§ **Your goal**
Copy exactly the lines from the one containing "(305, 213) = (366, 195): none -> red carton" through the last line of the records below, both included, and leave out the pictures.

** Entries supplied follows **

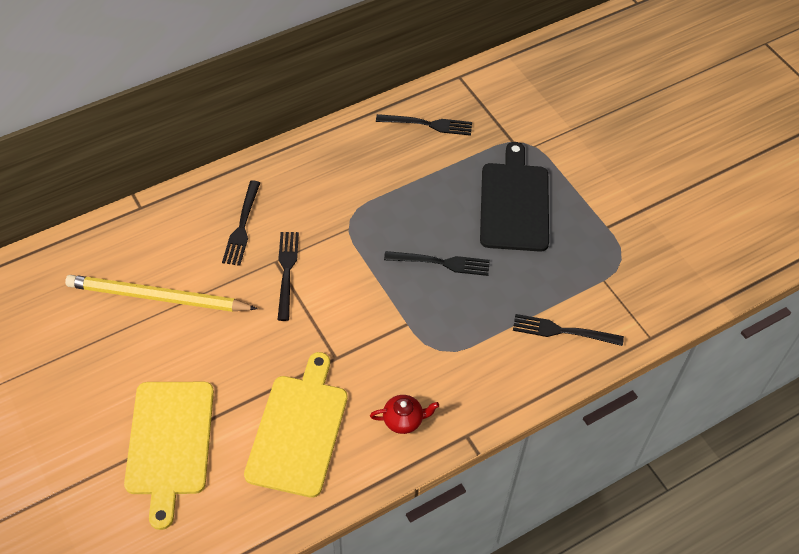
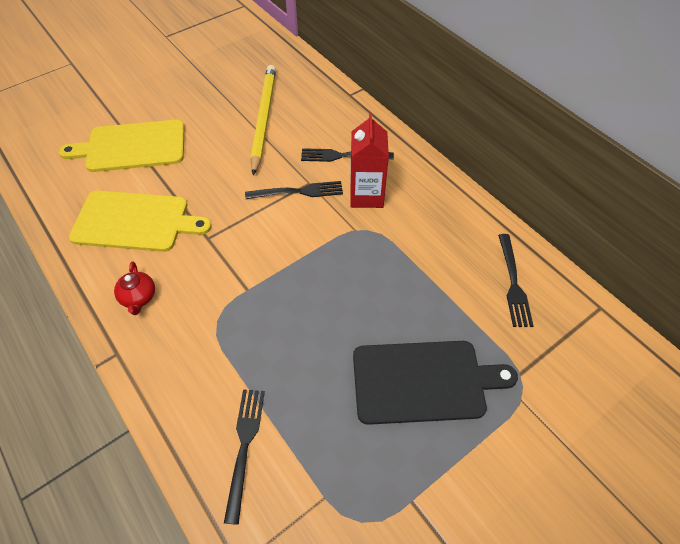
camera: 85 degrees right, 0 degrees up
(305, 213) = (366, 195): none -> red carton
(442, 263) = (325, 313): black fork -> none

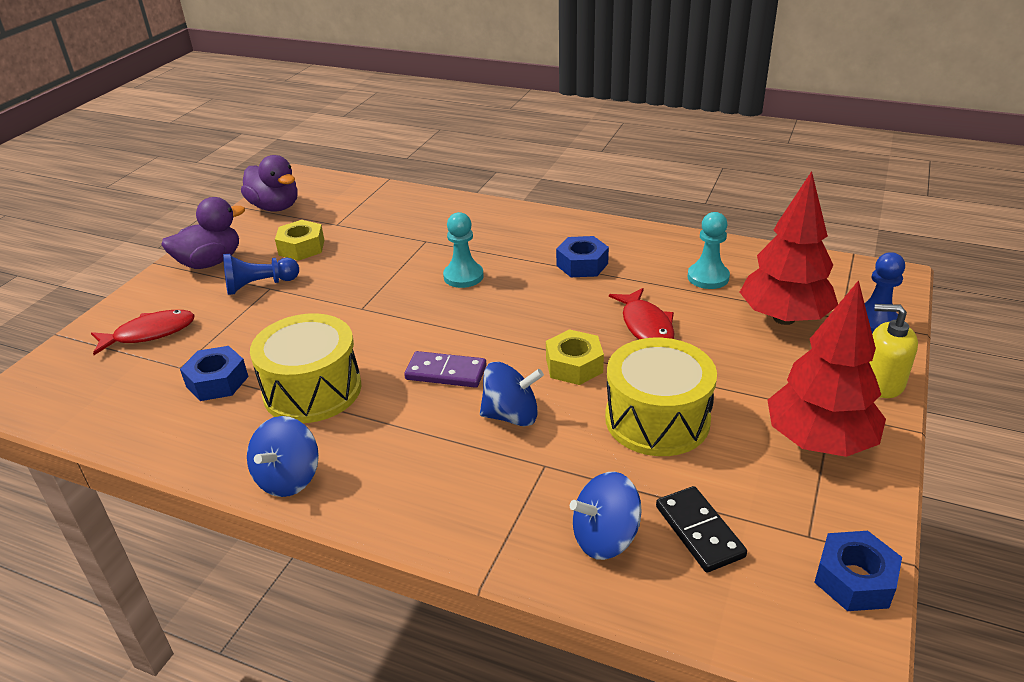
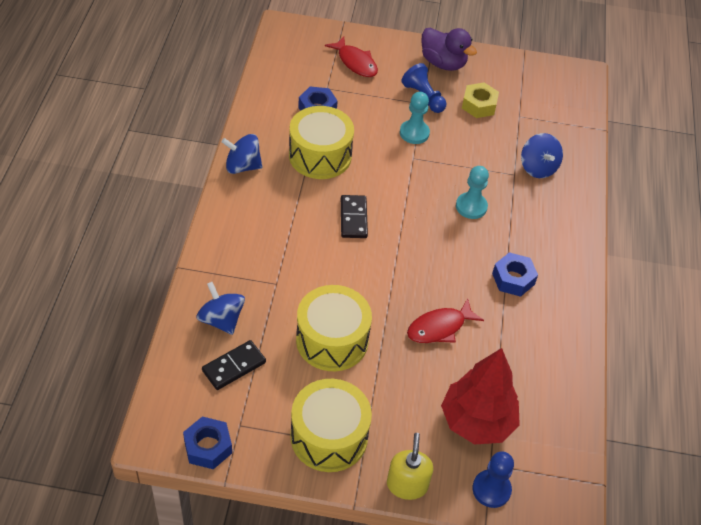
camera: 70 degrees right, 15 degrees up
(275, 207) = (531, 74): purple duck -> none
(446, 372) = (353, 218): purple domino -> black domino
(511, 415) = (318, 260): blue spinning top -> blue spinning top (538, 168)
(574, 365) = (379, 288): yellow nut -> none
(708, 277) = (522, 367): turquoise pawn -> turquoise pawn (414, 133)
(819, 442) = (329, 436): red tree -> yellow drum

** End of Entries supplied **

§ **Task response**
(305, 213) = (366, 195): none -> red carton
(442, 263) = (325, 313): black fork -> none

camera: 70 degrees right, 15 degrees up
(275, 207) = (531, 74): purple duck -> none
(446, 372) = (353, 218): purple domino -> black domino
(511, 415) = (318, 260): blue spinning top -> blue spinning top (538, 168)
(574, 365) = (379, 288): yellow nut -> none
(708, 277) = (522, 367): turquoise pawn -> turquoise pawn (414, 133)
(819, 442) = (329, 436): red tree -> yellow drum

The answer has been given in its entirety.